** EXTRACTED INFORMATION follows **
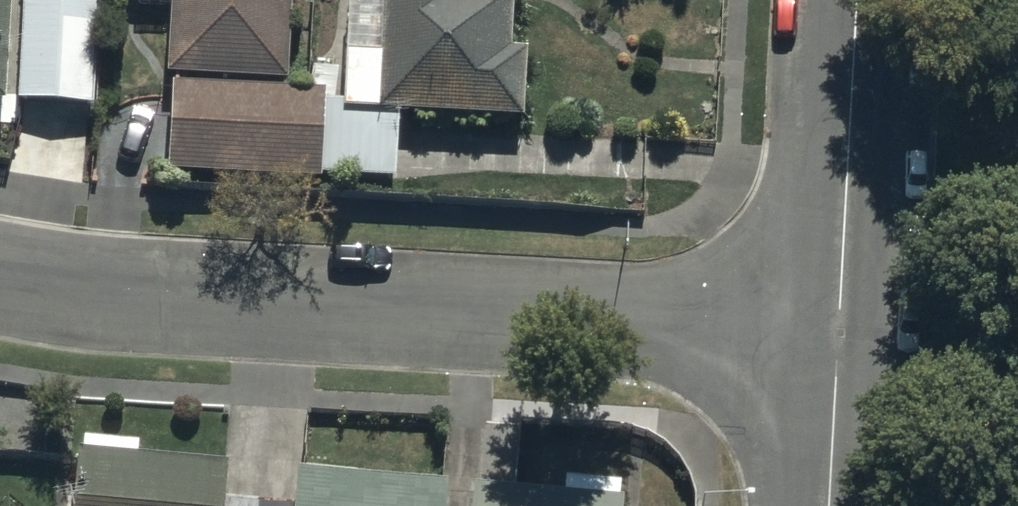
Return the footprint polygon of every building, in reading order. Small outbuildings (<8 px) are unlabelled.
[(97,0),(24,0),(20,106),(93,109),(97,0)] [(382,55),(345,53),(343,99),(337,98),(338,72),(310,71),(309,91),(169,84),(165,173),(396,181),(398,111),(525,117),(528,53),(509,52),(512,0),(384,0),(382,55)] [(287,0),(169,0),(165,78),(283,83),(287,0)] [(228,464),(81,450),(75,505),(224,505),(228,464)] [(622,500),(469,488),(468,505),(622,505),(622,500)]
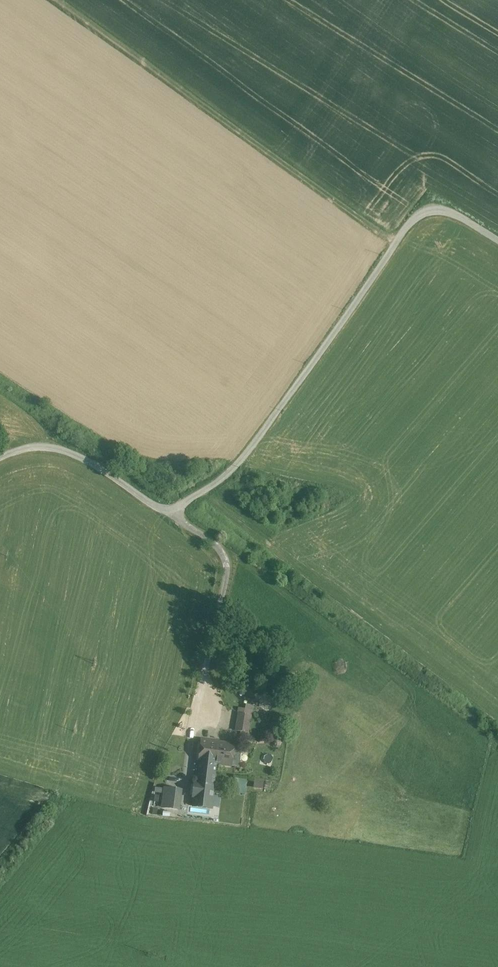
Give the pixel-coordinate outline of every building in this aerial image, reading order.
[(251,716),(238,714),(236,731),(248,733),(251,716)] [(233,746),(201,741),(199,762),(199,767),(216,769),(216,764),(239,767),(241,747),(233,746)] [(216,769),(199,767),(197,778),(214,780),(216,769)] [(214,780),(197,778),(194,806),(211,809),(214,780)] [(237,793),(247,793),(247,778),(237,778),(237,793)] [(173,790),(165,789),(164,801),(172,802),(173,790)] [(172,802),(164,801),(163,808),(171,809),(172,802)]
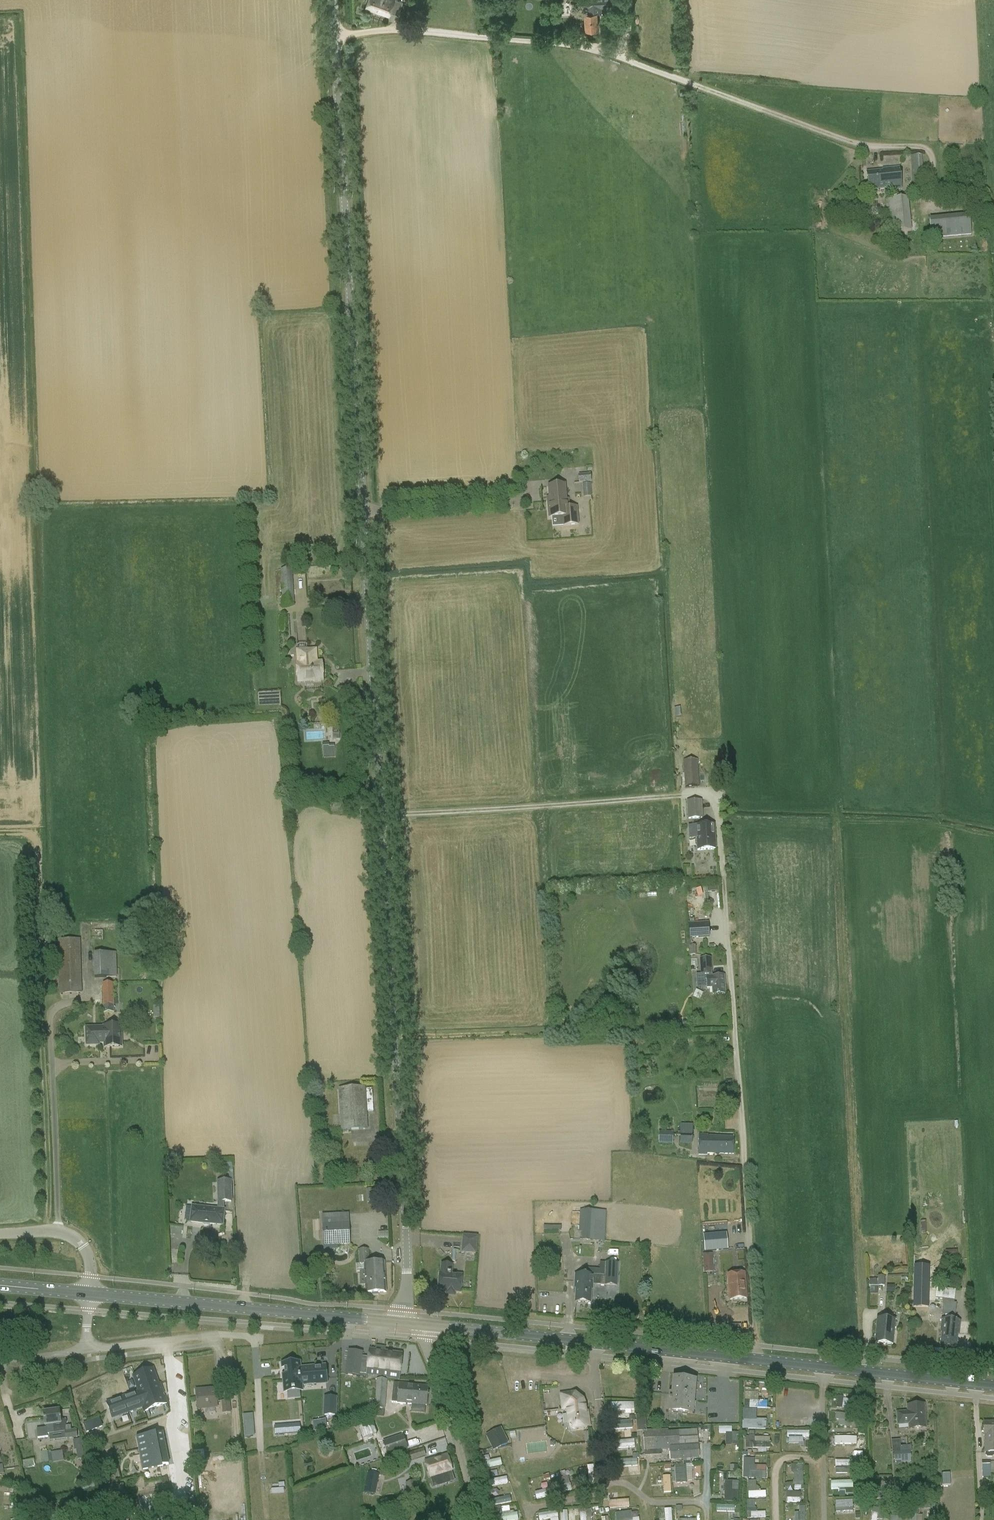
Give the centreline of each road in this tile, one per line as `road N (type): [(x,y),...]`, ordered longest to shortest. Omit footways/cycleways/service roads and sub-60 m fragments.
road 1 (unclassified): [(404,1310),(404,1175),(334,36)]
road 2 (unclassified): [(719,795),(756,1360)]
road 3 (unclassified): [(854,143),(609,50),(414,30),(334,36)]
road 4 (track): [(866,1319),(836,812)]
road 5 (primary): [(426,1325),(756,1360)]
road 6 (primary): [(89,1295),(403,1323)]
road 7 (primary): [(756,1360),(993,1385)]
road 8 (track): [(219,1335),(256,1338),(268,1519)]
road 9 (unclassified): [(476,1519),(425,1337)]
road 10 (unclassified): [(85,1350),(219,1335)]
road 11 (unclassified): [(90,1276),(88,1255),(74,1234),(0,1233)]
** End of EXTRACTED INFORMATION **
### EXERCISE AIM
Repeat exactly the lines from the line containing "Give the centreline" through the end of the listing above; both boundary lines are part of the output.

### RESULT OF THIS EXERCISE
Give the centreline of each road in this tile, one per line as `road N (type): [(x,y),...]`, ordered longest to shortest. Omit footways/cycleways/service roads and sub-60 m fragments.
road 1 (unclassified): [(404,1310),(404,1175),(334,36)]
road 2 (unclassified): [(719,795),(756,1360)]
road 3 (unclassified): [(854,143),(609,50),(414,30),(334,36)]
road 4 (track): [(866,1319),(836,812)]
road 5 (primary): [(426,1325),(756,1360)]
road 6 (primary): [(89,1295),(403,1323)]
road 7 (primary): [(756,1360),(993,1385)]
road 8 (track): [(219,1335),(256,1338),(268,1519)]
road 9 (unclassified): [(476,1519),(425,1337)]
road 10 (unclassified): [(85,1350),(219,1335)]
road 11 (unclassified): [(90,1276),(88,1255),(74,1234),(0,1233)]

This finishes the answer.